- **DIRECTIONS**
All entries are to be reproduced exactly; the pictures are to be omitted.
Top of STUDY MATERIAL
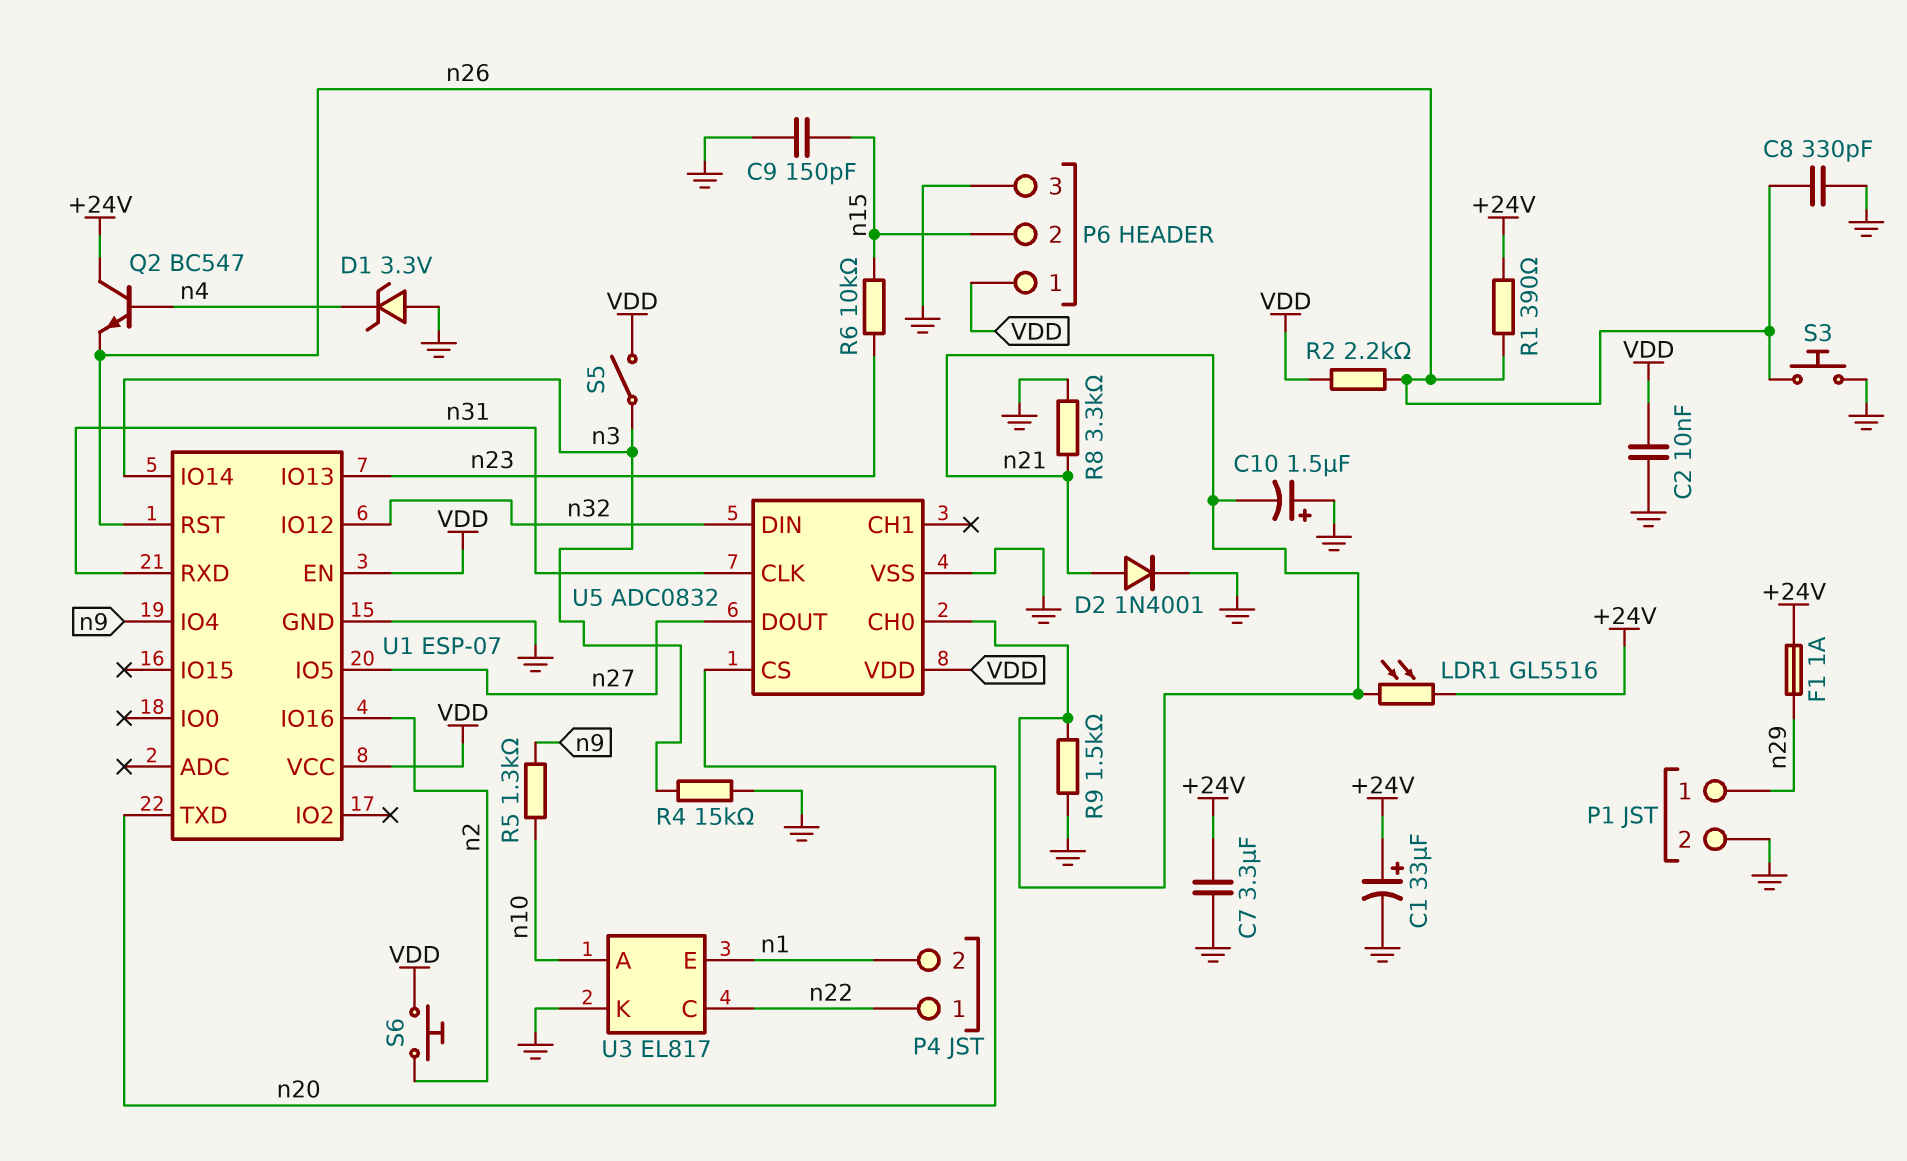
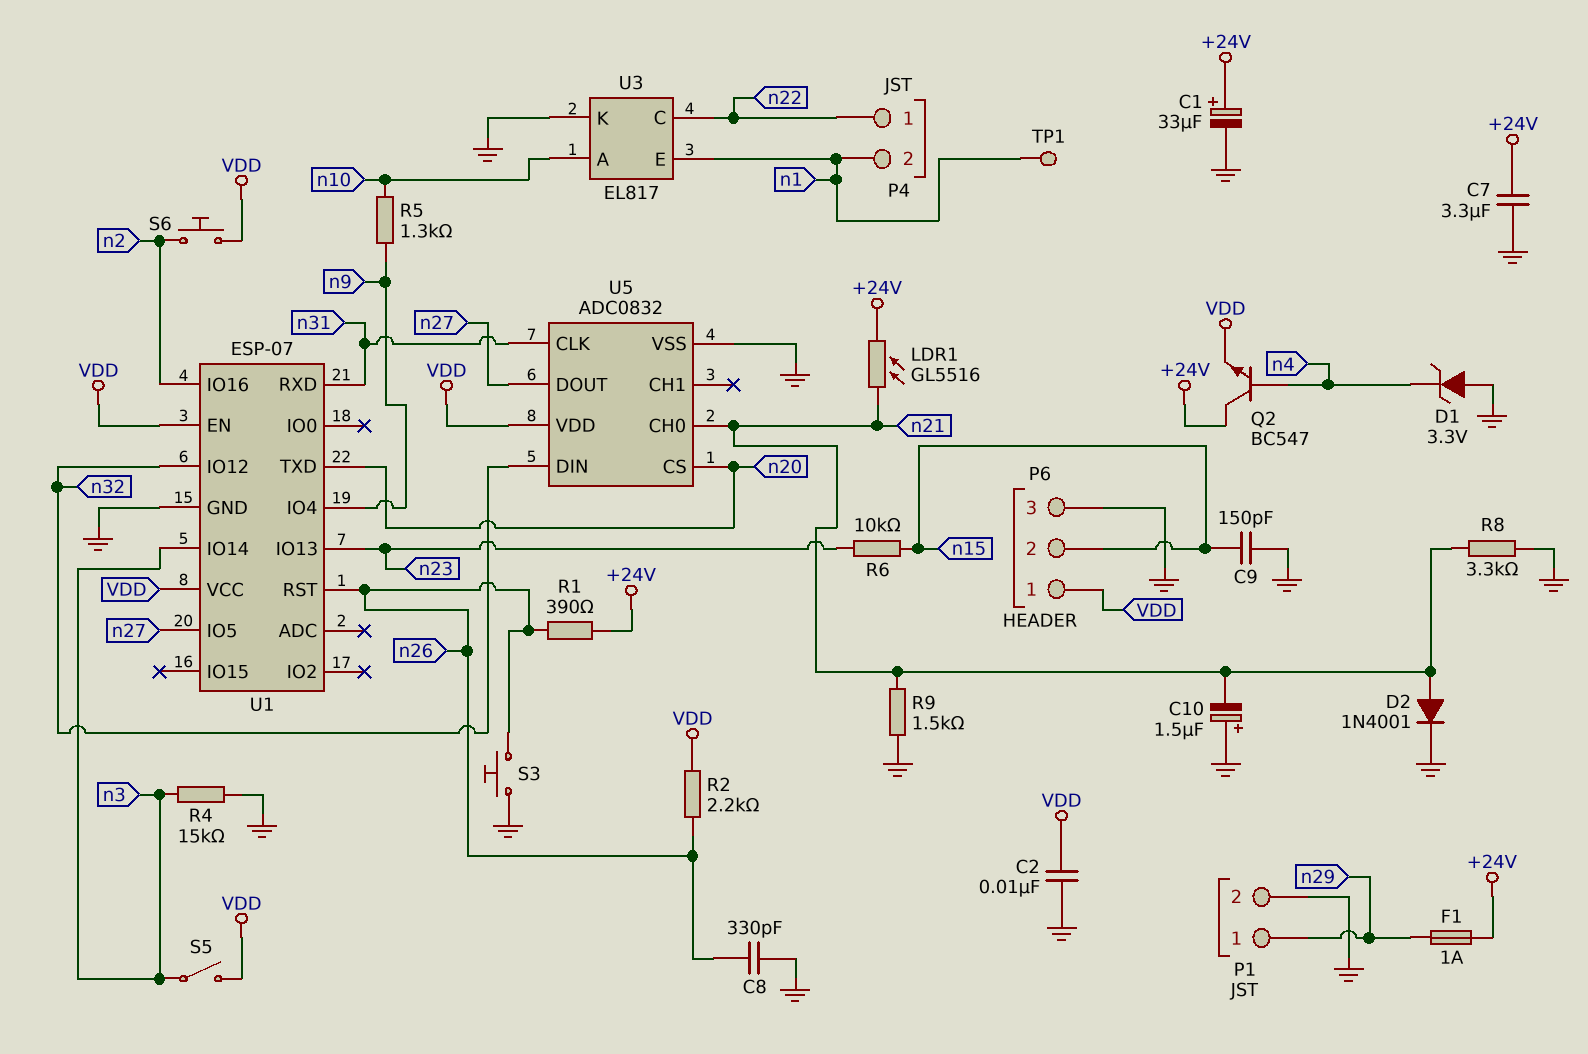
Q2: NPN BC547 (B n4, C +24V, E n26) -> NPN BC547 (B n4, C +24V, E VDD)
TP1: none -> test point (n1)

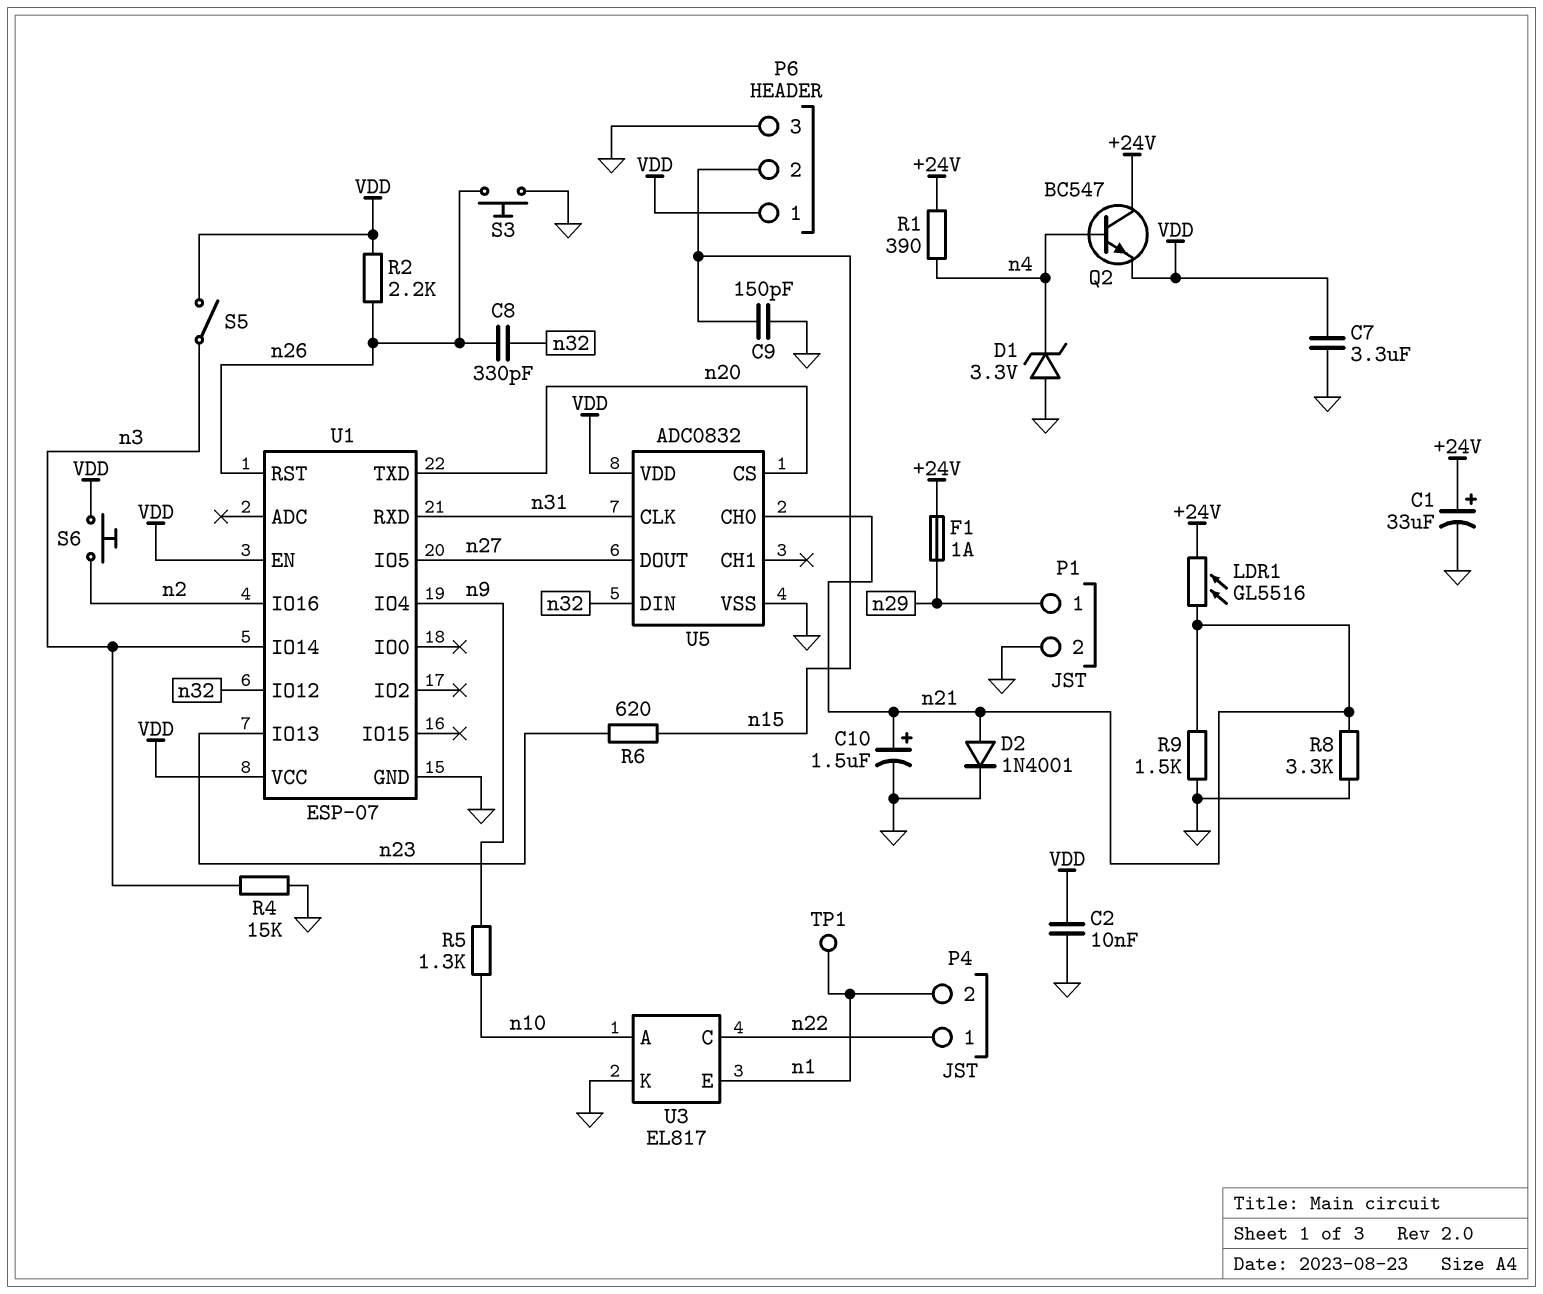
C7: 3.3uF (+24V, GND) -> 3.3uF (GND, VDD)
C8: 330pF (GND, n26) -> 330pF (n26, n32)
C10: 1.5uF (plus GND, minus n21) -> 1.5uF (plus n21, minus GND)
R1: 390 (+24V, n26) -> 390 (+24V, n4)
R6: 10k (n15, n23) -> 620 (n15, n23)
Bottom of STUDY MATERIAL
- **EXERCISE SOLUTION**
Q2: NPN BC547 (B n4, C +24V, E n26) -> NPN BC547 (B n4, C +24V, E VDD)
TP1: none -> test point (n1)

C7: 3.3uF (+24V, GND) -> 3.3uF (GND, VDD)
C8: 330pF (GND, n26) -> 330pF (n26, n32)
C10: 1.5uF (plus GND, minus n21) -> 1.5uF (plus n21, minus GND)
R1: 390 (+24V, n26) -> 390 (+24V, n4)
R6: 10k (n15, n23) -> 620 (n15, n23)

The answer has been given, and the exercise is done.